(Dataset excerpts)

━━━━━━━━━━━━━━━━━━━━━━━━━━━━━━

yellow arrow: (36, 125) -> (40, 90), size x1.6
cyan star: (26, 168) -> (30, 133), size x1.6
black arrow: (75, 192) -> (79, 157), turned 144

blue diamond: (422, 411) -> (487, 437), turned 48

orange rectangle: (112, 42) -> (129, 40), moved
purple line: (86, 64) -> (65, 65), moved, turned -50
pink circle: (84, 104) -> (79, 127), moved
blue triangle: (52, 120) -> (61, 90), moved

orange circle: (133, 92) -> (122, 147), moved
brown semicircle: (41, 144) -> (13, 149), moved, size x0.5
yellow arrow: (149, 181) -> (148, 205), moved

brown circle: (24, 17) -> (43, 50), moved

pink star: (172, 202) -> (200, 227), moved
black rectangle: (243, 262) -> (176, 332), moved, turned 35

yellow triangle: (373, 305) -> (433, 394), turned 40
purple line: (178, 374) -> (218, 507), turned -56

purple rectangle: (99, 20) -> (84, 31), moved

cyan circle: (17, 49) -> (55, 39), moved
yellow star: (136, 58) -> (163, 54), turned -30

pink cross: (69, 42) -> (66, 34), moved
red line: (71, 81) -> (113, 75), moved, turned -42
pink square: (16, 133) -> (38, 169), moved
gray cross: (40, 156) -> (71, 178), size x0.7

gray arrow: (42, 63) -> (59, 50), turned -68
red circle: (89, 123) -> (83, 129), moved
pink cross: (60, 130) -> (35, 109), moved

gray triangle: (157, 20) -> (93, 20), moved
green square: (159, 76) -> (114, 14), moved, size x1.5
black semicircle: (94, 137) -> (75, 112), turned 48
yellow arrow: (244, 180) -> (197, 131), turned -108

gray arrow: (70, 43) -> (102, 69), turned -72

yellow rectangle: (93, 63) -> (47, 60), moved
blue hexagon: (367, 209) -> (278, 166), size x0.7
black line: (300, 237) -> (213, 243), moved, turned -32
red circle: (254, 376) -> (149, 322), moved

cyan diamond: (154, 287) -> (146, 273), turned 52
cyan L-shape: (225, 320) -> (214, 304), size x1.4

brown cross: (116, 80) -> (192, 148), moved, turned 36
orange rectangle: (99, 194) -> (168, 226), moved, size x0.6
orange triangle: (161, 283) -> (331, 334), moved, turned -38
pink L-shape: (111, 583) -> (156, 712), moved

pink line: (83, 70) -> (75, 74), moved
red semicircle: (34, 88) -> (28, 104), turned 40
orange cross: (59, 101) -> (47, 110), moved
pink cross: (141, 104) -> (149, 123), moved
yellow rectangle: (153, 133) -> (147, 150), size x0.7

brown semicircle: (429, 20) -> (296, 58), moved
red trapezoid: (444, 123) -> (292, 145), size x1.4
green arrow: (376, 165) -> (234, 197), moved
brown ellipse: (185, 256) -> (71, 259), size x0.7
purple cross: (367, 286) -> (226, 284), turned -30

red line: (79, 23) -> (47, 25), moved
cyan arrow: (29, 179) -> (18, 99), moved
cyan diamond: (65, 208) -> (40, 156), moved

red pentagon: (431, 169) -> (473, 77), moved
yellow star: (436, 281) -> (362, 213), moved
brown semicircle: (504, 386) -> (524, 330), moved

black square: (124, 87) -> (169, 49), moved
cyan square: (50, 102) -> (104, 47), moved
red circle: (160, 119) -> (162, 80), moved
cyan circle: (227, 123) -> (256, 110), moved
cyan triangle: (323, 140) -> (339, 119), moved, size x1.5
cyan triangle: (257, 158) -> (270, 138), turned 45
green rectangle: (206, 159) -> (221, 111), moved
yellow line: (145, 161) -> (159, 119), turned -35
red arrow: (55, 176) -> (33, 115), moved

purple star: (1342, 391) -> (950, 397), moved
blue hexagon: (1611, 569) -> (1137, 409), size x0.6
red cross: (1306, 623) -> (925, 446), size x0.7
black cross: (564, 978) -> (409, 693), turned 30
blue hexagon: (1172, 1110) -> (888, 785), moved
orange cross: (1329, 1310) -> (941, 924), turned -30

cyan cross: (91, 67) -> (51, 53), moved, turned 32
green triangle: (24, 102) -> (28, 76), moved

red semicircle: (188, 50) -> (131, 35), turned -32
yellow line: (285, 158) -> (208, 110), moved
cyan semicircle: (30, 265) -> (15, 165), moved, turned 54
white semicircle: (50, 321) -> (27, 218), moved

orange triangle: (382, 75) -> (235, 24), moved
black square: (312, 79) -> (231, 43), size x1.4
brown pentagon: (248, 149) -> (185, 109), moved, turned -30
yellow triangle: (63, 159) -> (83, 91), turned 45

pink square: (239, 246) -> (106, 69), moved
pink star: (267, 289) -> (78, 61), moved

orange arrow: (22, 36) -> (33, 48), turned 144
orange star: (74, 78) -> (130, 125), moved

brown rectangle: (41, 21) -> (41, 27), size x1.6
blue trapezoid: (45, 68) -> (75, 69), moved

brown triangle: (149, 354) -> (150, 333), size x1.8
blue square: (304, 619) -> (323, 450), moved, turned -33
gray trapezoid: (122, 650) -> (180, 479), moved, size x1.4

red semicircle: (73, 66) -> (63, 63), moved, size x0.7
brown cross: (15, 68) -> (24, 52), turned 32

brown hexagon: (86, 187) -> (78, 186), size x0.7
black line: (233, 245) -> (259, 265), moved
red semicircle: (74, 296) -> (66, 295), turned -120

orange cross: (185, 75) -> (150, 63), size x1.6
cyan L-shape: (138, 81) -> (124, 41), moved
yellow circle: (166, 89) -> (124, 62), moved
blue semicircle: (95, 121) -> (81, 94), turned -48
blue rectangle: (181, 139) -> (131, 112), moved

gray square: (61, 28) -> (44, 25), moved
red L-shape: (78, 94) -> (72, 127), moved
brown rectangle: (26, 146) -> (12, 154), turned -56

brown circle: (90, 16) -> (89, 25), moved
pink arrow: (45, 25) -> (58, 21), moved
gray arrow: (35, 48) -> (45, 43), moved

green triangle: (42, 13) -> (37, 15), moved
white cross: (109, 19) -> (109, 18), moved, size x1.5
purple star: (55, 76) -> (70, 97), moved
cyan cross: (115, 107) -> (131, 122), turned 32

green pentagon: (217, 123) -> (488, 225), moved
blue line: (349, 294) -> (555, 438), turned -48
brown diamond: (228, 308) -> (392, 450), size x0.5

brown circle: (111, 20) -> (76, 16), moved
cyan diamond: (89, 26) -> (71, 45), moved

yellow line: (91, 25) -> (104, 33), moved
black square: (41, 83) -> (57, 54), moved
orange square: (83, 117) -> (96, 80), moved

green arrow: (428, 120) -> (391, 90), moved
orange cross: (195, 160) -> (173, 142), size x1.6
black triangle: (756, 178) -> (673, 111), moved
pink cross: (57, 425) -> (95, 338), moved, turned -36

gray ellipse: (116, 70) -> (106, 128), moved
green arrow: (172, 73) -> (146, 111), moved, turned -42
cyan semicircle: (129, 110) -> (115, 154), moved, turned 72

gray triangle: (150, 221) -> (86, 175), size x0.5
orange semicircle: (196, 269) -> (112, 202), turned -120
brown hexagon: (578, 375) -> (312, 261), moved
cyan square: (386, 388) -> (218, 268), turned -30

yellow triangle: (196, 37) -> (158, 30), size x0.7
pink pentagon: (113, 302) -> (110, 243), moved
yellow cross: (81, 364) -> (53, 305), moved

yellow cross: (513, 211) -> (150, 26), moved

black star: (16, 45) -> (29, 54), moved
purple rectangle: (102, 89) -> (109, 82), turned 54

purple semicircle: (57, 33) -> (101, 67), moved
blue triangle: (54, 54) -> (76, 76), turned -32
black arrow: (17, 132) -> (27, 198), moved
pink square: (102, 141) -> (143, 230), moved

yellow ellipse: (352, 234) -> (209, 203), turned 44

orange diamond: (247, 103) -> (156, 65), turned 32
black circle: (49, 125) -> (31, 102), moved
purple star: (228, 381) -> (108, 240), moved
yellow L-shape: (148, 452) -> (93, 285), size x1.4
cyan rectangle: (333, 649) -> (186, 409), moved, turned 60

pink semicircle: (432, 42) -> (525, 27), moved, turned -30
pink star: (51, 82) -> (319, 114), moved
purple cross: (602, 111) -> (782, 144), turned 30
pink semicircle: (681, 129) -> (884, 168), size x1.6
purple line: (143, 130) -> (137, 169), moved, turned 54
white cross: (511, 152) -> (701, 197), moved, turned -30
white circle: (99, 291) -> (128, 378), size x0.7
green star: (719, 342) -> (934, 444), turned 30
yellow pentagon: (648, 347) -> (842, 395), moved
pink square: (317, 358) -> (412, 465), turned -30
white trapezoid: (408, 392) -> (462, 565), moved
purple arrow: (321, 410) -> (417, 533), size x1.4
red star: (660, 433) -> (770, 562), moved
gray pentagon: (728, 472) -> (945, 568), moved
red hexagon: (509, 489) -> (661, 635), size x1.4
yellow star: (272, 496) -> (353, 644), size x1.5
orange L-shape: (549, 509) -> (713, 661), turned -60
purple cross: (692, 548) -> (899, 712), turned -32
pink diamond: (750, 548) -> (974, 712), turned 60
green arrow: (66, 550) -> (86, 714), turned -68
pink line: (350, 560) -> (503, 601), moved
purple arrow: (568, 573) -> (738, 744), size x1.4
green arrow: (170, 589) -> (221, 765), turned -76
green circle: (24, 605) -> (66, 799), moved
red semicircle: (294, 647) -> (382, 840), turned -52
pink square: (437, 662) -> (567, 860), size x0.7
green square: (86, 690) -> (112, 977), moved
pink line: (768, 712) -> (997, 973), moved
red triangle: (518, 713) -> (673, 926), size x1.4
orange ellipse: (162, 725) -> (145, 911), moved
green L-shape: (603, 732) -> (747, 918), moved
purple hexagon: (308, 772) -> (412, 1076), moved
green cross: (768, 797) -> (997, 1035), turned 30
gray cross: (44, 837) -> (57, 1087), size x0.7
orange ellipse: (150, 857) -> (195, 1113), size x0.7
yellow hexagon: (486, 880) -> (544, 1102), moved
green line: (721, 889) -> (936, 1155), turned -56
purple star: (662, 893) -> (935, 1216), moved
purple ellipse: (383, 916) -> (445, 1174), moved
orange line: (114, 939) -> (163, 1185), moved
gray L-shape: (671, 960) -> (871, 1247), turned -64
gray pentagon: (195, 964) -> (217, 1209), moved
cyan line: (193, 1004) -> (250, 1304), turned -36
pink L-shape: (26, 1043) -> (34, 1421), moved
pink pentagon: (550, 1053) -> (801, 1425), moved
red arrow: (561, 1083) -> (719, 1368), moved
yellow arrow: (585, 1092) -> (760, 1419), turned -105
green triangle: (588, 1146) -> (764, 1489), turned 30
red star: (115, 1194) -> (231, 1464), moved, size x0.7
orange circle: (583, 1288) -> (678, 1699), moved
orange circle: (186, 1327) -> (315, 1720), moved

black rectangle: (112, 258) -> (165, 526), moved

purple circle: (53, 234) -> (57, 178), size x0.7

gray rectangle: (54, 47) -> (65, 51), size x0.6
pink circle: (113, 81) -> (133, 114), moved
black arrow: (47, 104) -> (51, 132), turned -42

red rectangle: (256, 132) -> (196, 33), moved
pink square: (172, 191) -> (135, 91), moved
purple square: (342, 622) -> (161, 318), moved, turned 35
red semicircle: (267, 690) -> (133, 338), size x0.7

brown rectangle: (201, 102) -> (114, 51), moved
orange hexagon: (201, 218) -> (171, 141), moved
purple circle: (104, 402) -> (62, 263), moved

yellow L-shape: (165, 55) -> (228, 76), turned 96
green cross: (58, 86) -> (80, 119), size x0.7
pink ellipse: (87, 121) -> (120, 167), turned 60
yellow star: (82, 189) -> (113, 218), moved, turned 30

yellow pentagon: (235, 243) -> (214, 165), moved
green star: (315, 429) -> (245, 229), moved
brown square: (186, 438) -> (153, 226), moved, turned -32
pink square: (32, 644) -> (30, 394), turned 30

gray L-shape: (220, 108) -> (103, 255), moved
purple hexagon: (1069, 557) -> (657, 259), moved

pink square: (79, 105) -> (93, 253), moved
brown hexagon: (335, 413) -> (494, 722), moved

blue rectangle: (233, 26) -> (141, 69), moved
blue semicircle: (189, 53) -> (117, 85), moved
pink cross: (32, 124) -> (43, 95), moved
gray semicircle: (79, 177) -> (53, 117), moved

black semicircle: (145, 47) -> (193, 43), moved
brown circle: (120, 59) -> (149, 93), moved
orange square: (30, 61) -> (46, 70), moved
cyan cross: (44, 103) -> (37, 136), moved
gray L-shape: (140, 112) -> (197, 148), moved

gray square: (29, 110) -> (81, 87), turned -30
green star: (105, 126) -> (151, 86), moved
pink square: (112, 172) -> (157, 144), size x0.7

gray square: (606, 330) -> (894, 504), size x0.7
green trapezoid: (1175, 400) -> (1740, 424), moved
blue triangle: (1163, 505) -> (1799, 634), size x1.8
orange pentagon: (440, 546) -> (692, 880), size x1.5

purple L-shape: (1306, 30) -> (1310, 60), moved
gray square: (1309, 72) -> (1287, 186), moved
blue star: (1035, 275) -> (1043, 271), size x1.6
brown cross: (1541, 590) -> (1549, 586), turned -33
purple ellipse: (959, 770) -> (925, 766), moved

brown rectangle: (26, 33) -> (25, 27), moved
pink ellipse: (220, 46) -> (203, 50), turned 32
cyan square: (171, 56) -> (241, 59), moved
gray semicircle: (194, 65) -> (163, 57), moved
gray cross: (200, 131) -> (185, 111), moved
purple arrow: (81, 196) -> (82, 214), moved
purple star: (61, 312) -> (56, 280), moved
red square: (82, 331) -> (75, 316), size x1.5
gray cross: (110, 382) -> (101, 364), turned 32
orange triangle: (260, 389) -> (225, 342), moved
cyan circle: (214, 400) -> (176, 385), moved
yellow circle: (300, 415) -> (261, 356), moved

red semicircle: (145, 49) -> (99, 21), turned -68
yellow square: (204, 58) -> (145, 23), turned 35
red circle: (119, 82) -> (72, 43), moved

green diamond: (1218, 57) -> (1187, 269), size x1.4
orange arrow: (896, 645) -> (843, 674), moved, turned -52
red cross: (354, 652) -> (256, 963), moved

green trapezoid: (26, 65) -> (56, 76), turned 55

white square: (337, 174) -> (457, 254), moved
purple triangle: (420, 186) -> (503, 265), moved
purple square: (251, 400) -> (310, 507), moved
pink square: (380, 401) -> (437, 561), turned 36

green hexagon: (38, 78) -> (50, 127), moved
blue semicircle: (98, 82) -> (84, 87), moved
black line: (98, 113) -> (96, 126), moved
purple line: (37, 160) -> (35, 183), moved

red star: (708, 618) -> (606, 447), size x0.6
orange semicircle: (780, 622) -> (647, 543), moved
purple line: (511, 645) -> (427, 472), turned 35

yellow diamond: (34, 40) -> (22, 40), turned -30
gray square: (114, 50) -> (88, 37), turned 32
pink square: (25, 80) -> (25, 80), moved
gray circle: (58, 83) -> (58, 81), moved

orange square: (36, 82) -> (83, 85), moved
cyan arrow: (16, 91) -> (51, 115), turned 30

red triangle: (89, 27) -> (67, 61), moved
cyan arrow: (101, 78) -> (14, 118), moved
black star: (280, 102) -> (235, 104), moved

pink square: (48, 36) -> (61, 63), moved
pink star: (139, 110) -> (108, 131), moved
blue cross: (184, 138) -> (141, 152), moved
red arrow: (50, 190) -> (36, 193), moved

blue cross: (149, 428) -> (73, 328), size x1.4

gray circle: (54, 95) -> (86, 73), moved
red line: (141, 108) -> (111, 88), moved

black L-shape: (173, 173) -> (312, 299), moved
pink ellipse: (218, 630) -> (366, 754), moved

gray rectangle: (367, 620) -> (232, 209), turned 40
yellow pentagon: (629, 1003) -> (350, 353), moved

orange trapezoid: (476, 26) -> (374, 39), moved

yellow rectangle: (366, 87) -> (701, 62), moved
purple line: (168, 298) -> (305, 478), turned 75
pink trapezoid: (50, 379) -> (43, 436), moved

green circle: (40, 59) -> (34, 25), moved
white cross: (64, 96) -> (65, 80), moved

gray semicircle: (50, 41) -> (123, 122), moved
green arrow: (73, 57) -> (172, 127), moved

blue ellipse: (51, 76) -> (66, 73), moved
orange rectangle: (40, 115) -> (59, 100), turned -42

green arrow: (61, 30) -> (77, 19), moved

━━━━━━━━━━━━━━━━━━━━━━━━━━━━━━

■ PROMPT ■
Exactly the lines from the start of the entries through the one bearing "blue triangle: (52, 120) -> (61, 90), moved" are to be output, with both ends included.

■ RESULT BELOW ■
yellow arrow: (36, 125) -> (40, 90), size x1.6
cyan star: (26, 168) -> (30, 133), size x1.6
black arrow: (75, 192) -> (79, 157), turned 144

blue diamond: (422, 411) -> (487, 437), turned 48

orange rectangle: (112, 42) -> (129, 40), moved
purple line: (86, 64) -> (65, 65), moved, turned -50
pink circle: (84, 104) -> (79, 127), moved
blue triangle: (52, 120) -> (61, 90), moved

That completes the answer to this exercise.